Extracted data:
-=-=-

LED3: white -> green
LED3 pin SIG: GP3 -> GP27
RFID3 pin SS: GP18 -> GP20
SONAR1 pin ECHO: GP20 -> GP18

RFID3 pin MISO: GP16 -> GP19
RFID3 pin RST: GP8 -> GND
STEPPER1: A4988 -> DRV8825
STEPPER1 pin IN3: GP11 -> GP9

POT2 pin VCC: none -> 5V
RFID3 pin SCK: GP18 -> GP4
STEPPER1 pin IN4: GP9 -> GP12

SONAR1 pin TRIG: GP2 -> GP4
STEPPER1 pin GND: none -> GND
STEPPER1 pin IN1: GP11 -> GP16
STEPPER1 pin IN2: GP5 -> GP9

-=-=-

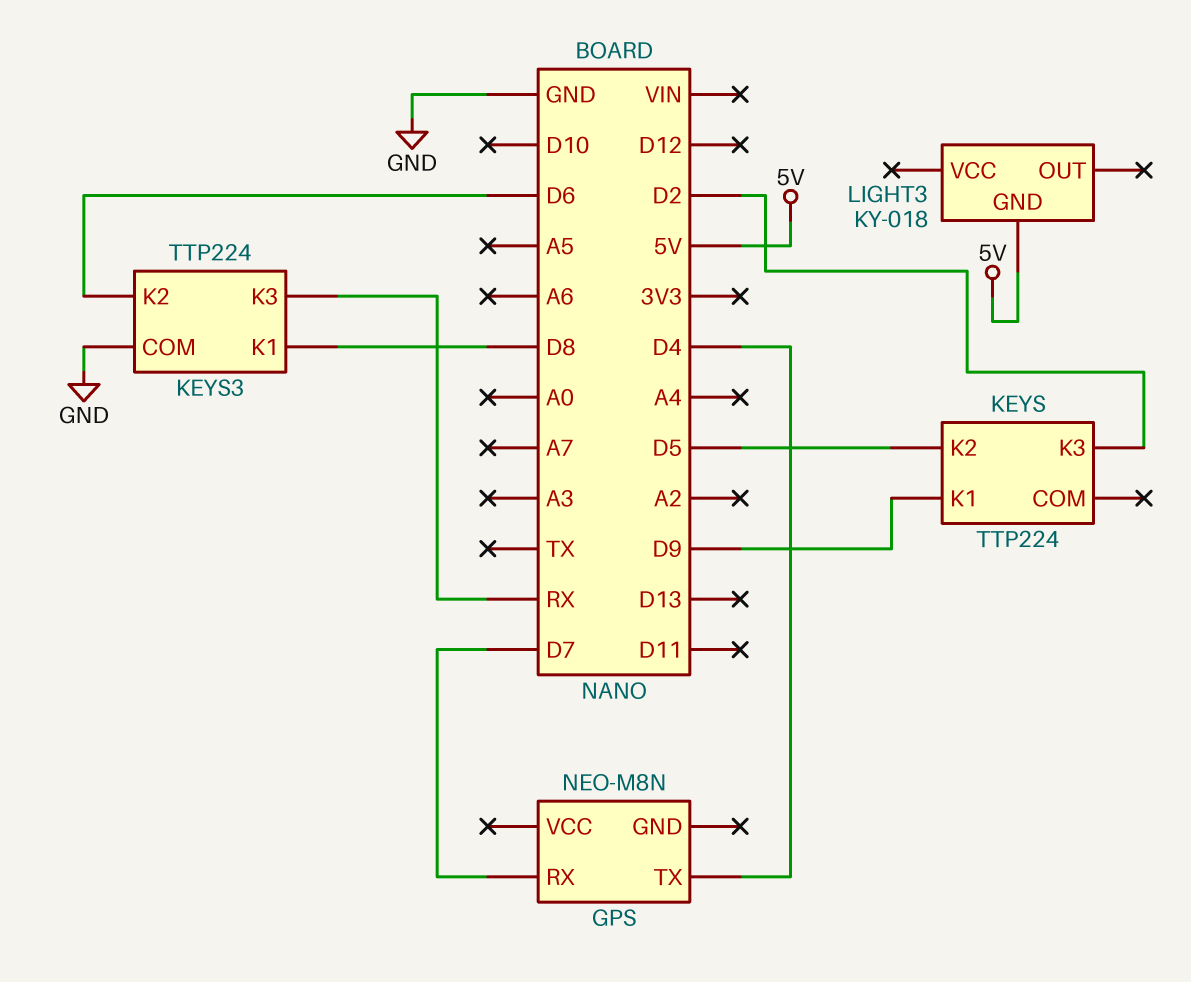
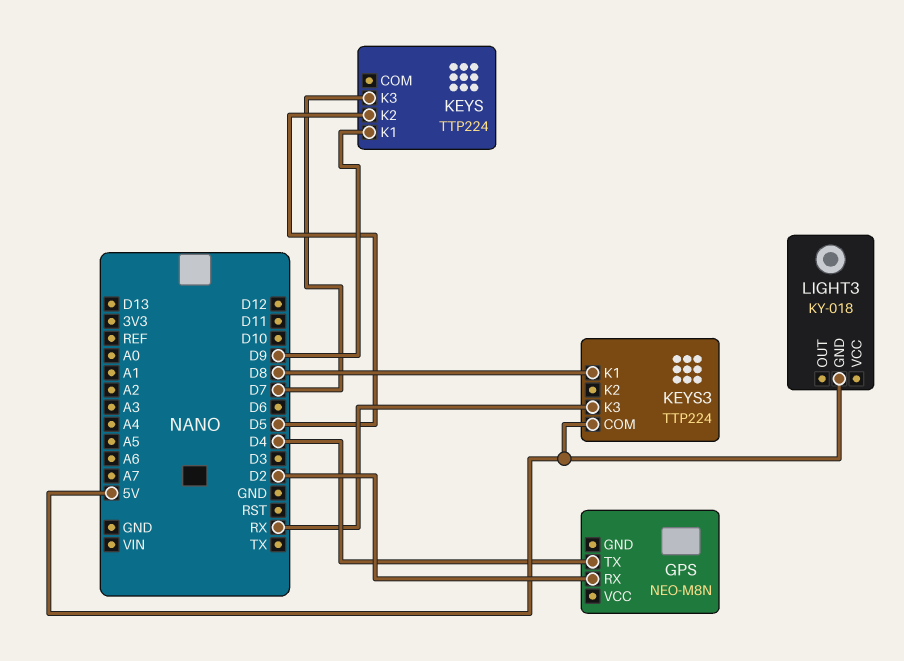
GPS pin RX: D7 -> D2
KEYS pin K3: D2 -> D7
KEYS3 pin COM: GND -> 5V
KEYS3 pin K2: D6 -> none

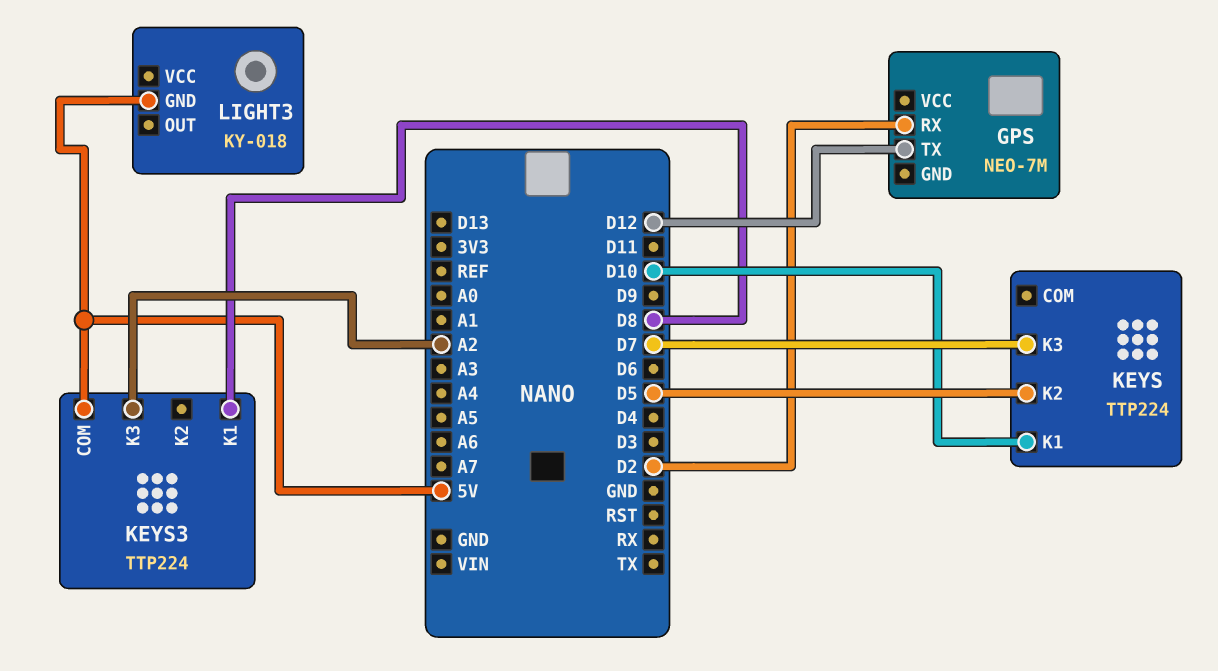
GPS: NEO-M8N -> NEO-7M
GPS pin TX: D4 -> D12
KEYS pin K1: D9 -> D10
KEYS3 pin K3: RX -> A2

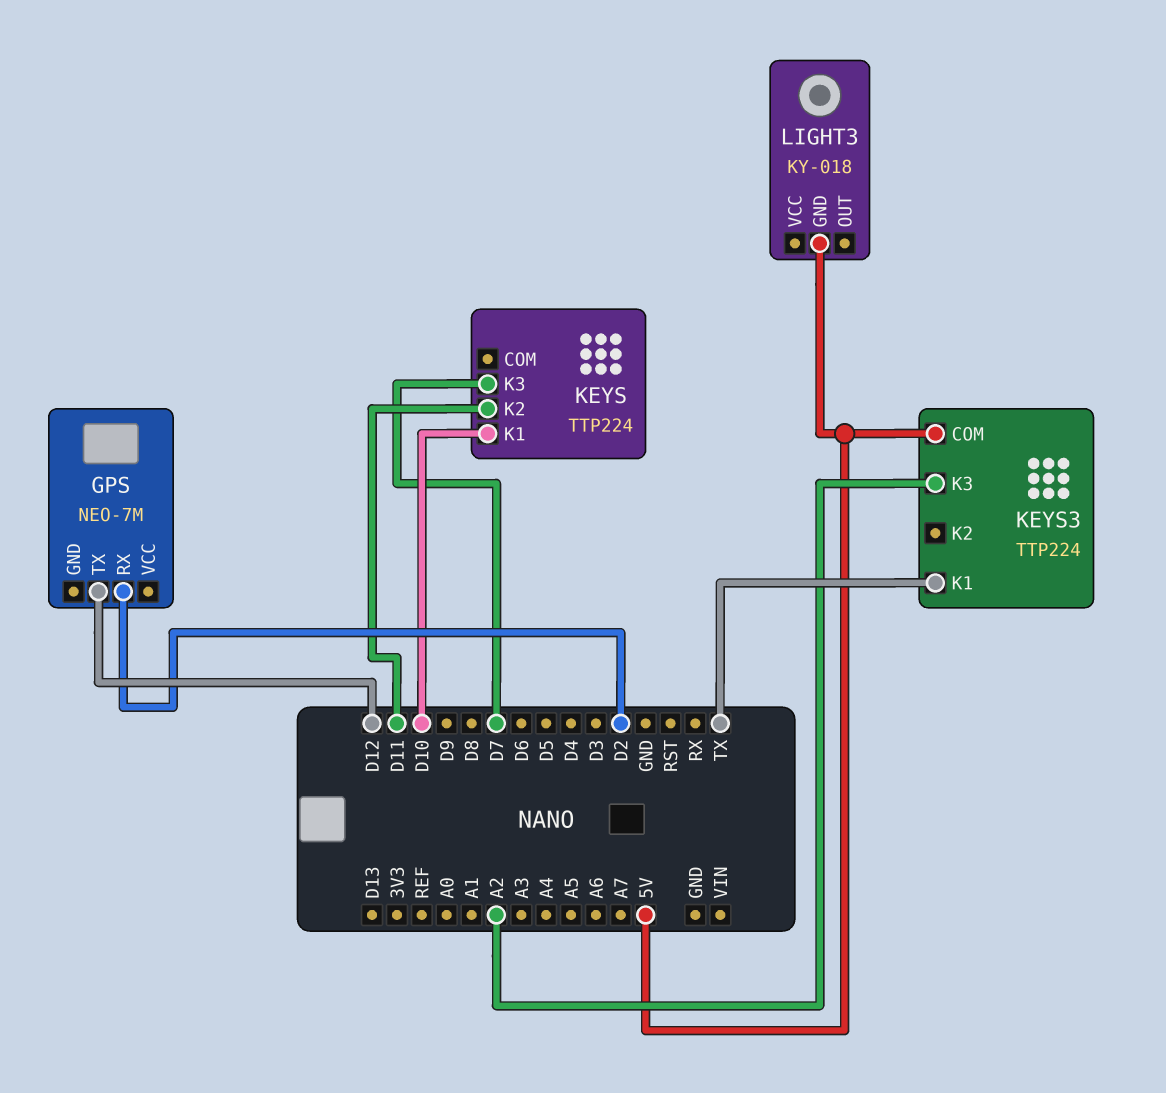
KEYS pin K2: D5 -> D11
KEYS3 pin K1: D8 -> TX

-=-=-

List every line from the entries above in which "none" appears.

POT2 pin VCC: none -> 5V
STEPPER1 pin GND: none -> GND
KEYS3 pin K2: D6 -> none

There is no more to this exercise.